***** DATA SHOWN

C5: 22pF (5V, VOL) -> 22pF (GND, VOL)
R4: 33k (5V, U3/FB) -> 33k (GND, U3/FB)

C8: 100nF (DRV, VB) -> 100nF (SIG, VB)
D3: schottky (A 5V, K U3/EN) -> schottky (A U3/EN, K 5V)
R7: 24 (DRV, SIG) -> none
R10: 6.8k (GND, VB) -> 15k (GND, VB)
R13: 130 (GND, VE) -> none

**********

◆ **REQUIRED WORK**
Your response should consist of the full listing, exactly as written.

◆ **FINISHED EXERCISE**
C5: 22pF (5V, VOL) -> 22pF (GND, VOL)
R4: 33k (5V, U3/FB) -> 33k (GND, U3/FB)

C8: 100nF (DRV, VB) -> 100nF (SIG, VB)
D3: schottky (A 5V, K U3/EN) -> schottky (A U3/EN, K 5V)
R7: 24 (DRV, SIG) -> none
R10: 6.8k (GND, VB) -> 15k (GND, VB)
R13: 130 (GND, VE) -> none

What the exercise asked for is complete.